Task objective >>
The whole listing is to be given again without alteration, except that its pictures are dropped.
>>>>>
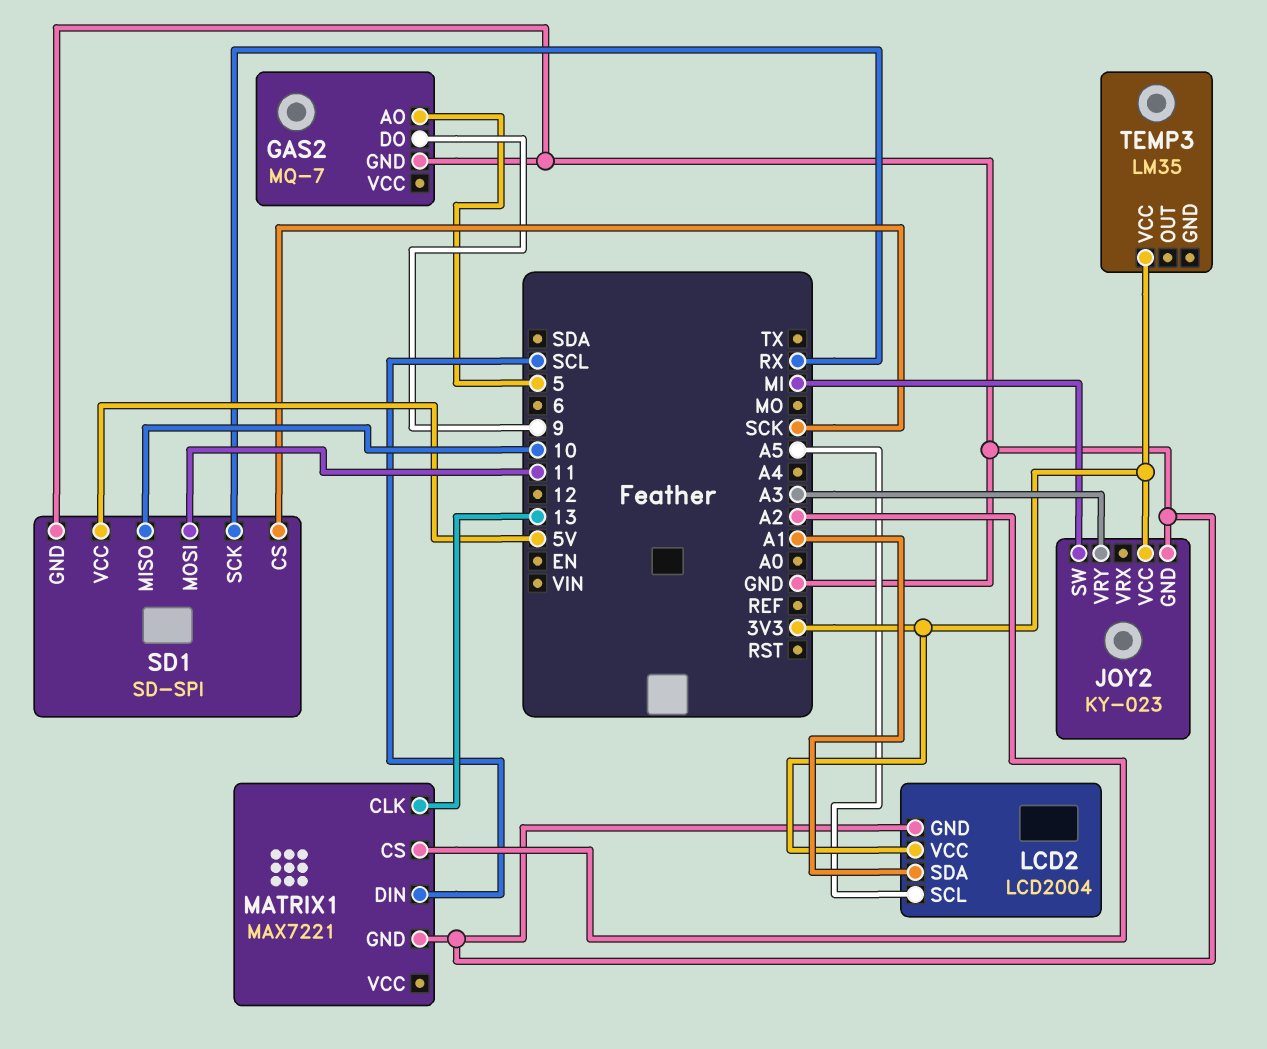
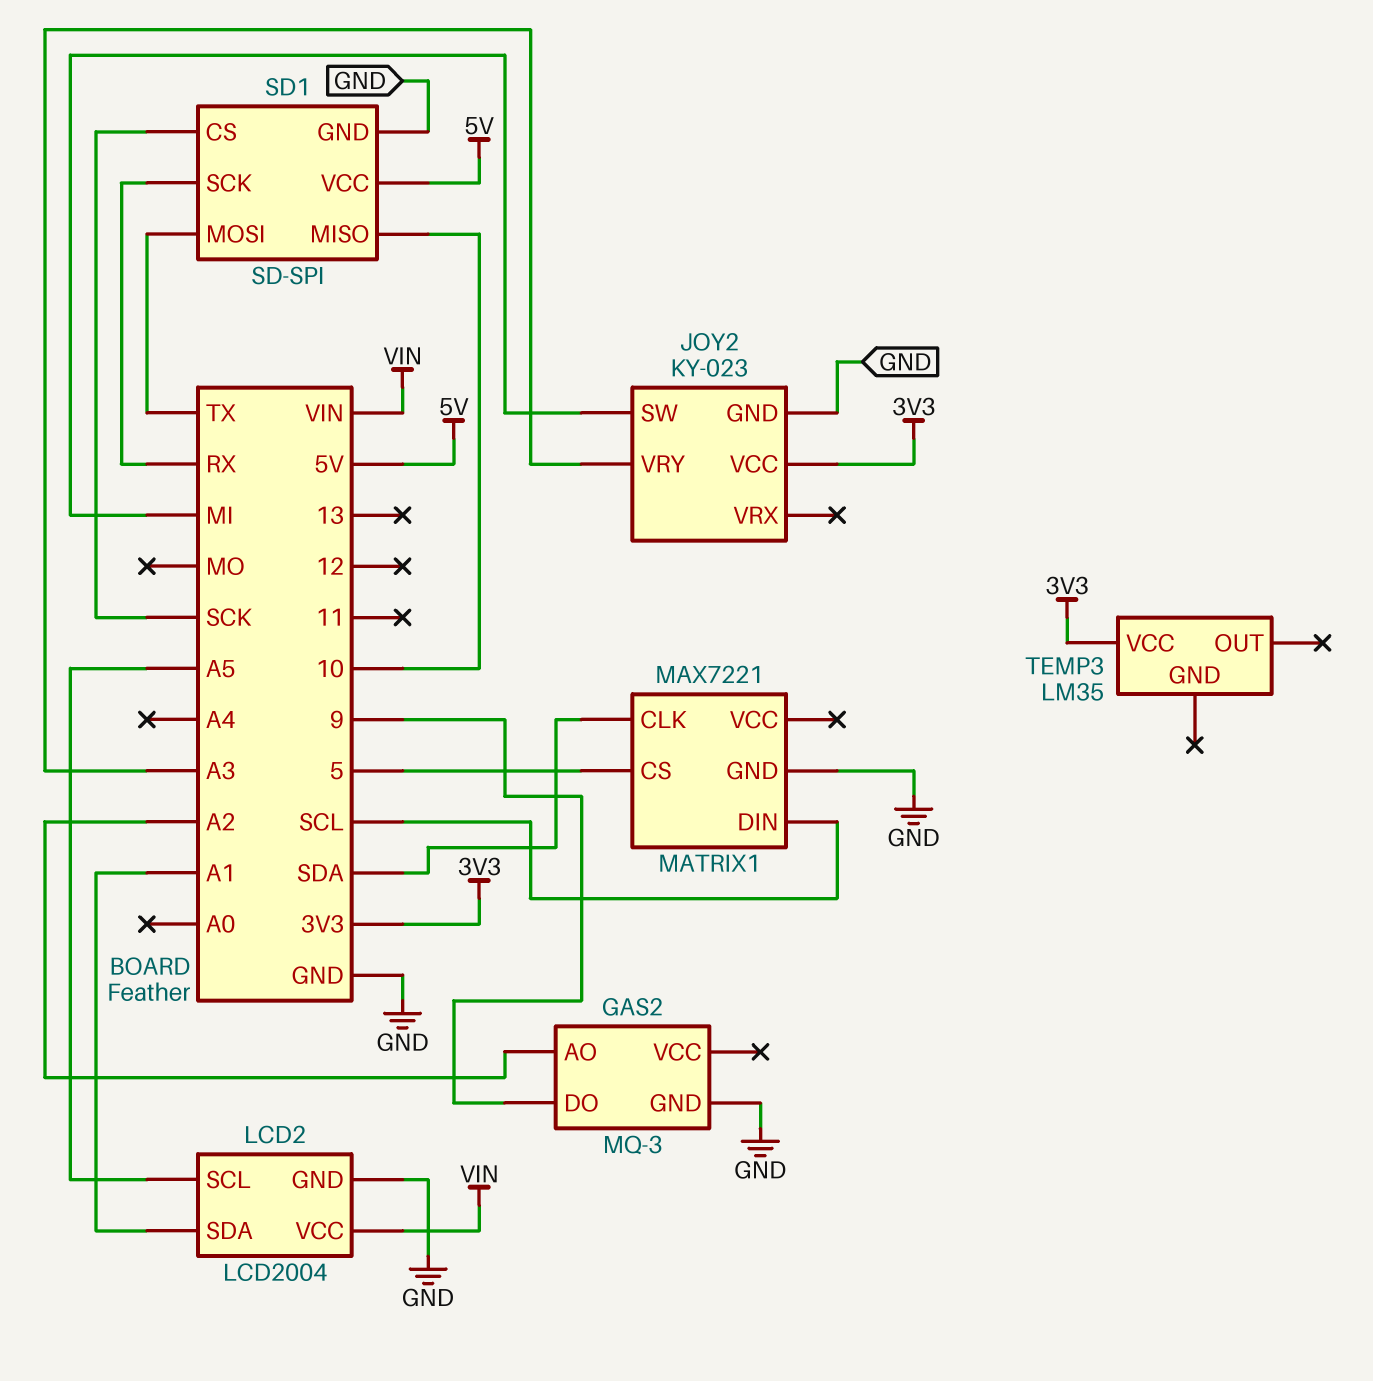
GAS2: MQ-7 -> MQ-3
GAS2 pin AO: 5 -> A2
LCD2 pin VCC: 3V3 -> VIN
MATRIX1 pin CLK: 13 -> SDA
MATRIX1 pin CS: A2 -> 5
SD1 pin MOSI: 11 -> TX

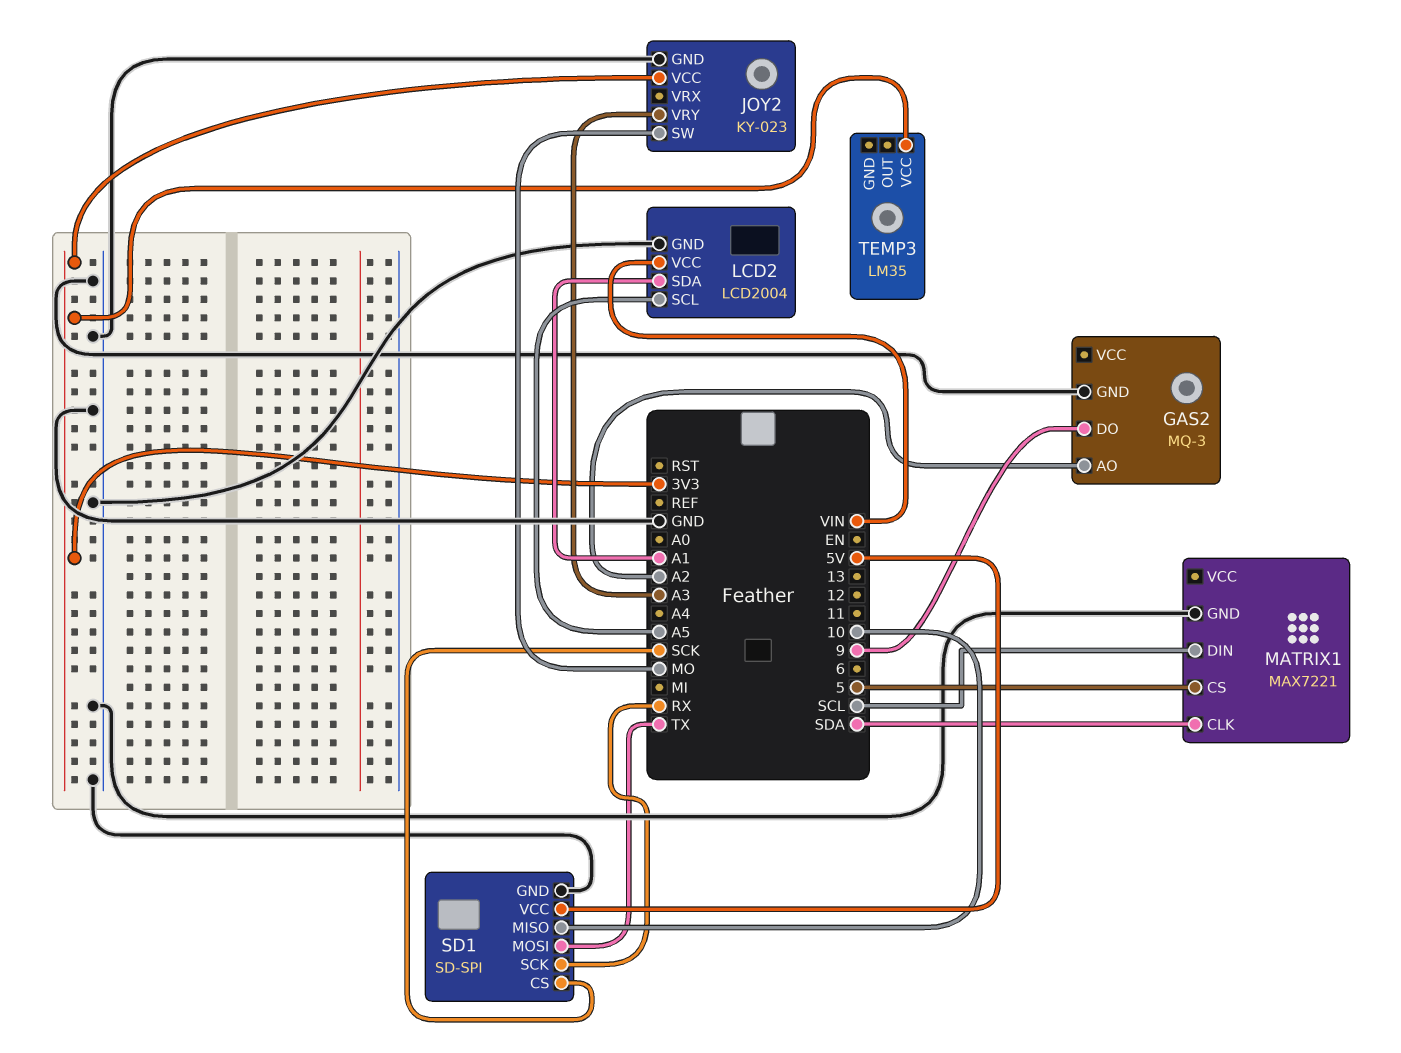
JOY2 pin SW: MI -> MO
<<<<<
Answer to this exercise >>
GAS2: MQ-7 -> MQ-3
GAS2 pin AO: 5 -> A2
LCD2 pin VCC: 3V3 -> VIN
MATRIX1 pin CLK: 13 -> SDA
MATRIX1 pin CS: A2 -> 5
SD1 pin MOSI: 11 -> TX

JOY2 pin SW: MI -> MO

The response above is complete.